-------- MATERIAL FOR THE TASK --------

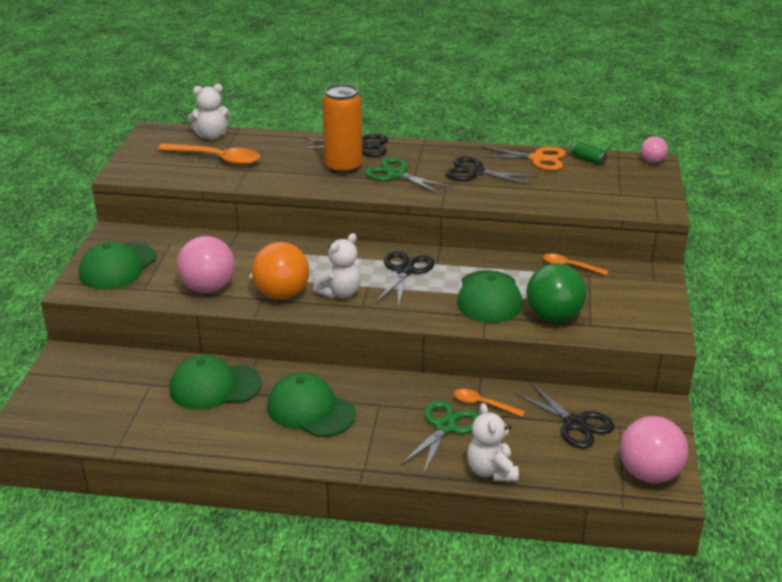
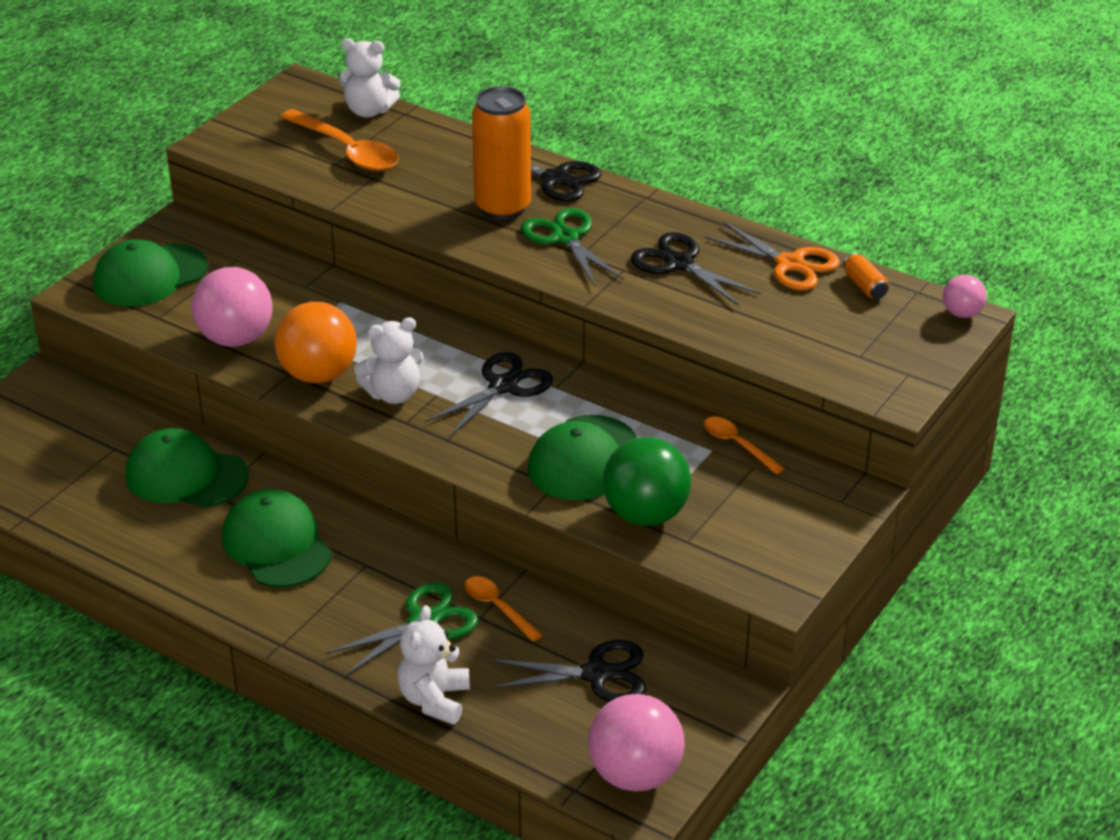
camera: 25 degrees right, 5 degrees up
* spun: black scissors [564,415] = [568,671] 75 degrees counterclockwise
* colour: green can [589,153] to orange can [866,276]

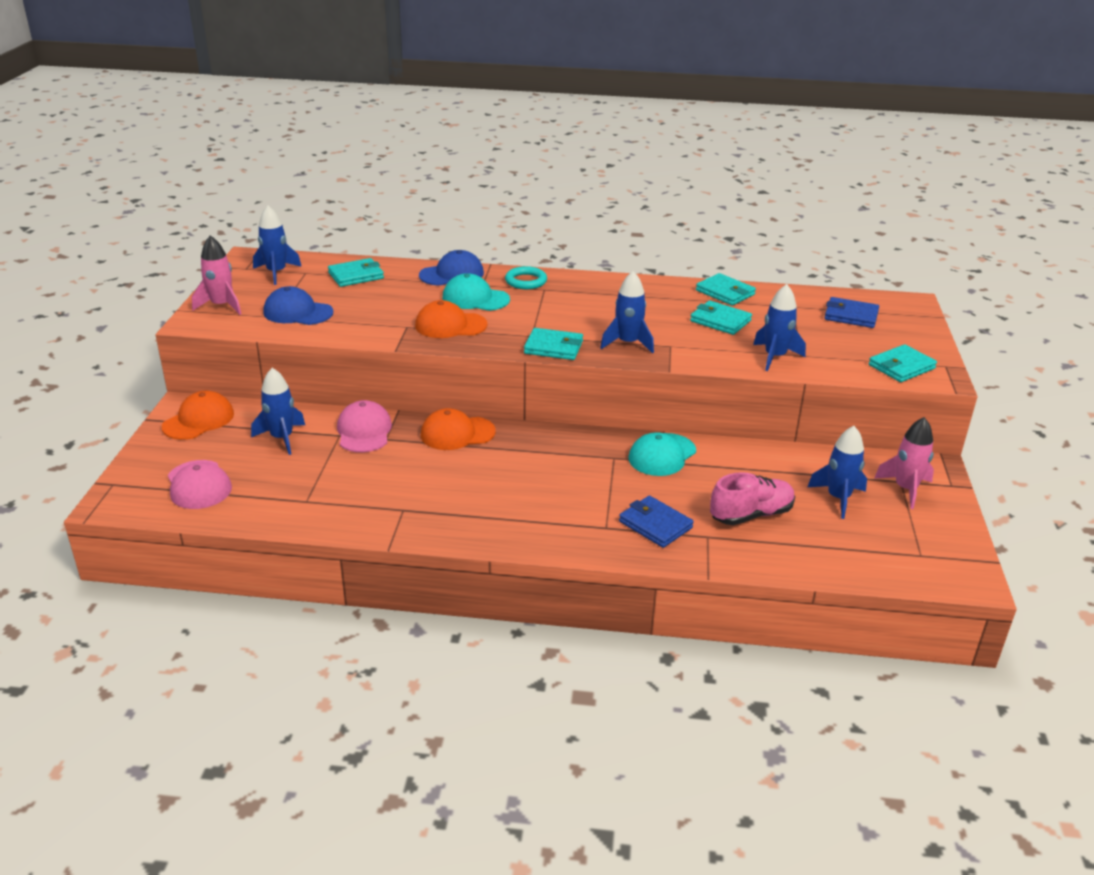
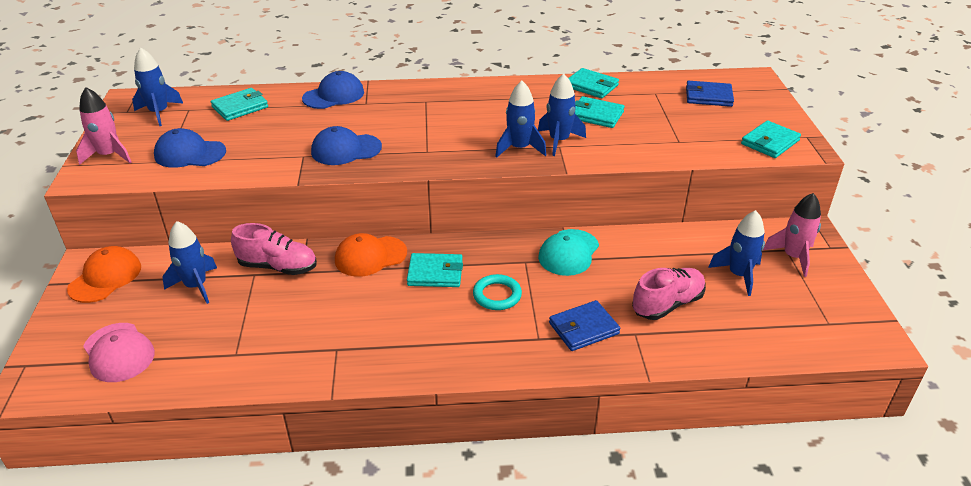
camera: 10 degrees left, 5 degrees up
* exchanged: pink cap [364,426] to pink shoe [274,249]
* colour: orange cap [451,319] to blue cap [346,145]
* missing: turquoise cap [476,292]
* relocated: turquoise ring [526,277] to [497,292]
* relocated: turquoise wallet [553,344] to [435,270]
* spun: blue wallet [656,521] = [584,325] 60 degrees counterclockwise
* relocated: blue rocket [779,327] to [562,115]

--------

*WORK TO COMPLETE*
All the records above must be retyped exactly, except for their pictures.

*TASK RESPONSE*
camera: 25 degrees right, 5 degrees up
* spun: black scissors [564,415] = [568,671] 75 degrees counterclockwise
* colour: green can [589,153] to orange can [866,276]

camera: 10 degrees left, 5 degrees up
* exchanged: pink cap [364,426] to pink shoe [274,249]
* colour: orange cap [451,319] to blue cap [346,145]
* missing: turquoise cap [476,292]
* relocated: turquoise ring [526,277] to [497,292]
* relocated: turquoise wallet [553,344] to [435,270]
* spun: blue wallet [656,521] = [584,325] 60 degrees counterclockwise
* relocated: blue rocket [779,327] to [562,115]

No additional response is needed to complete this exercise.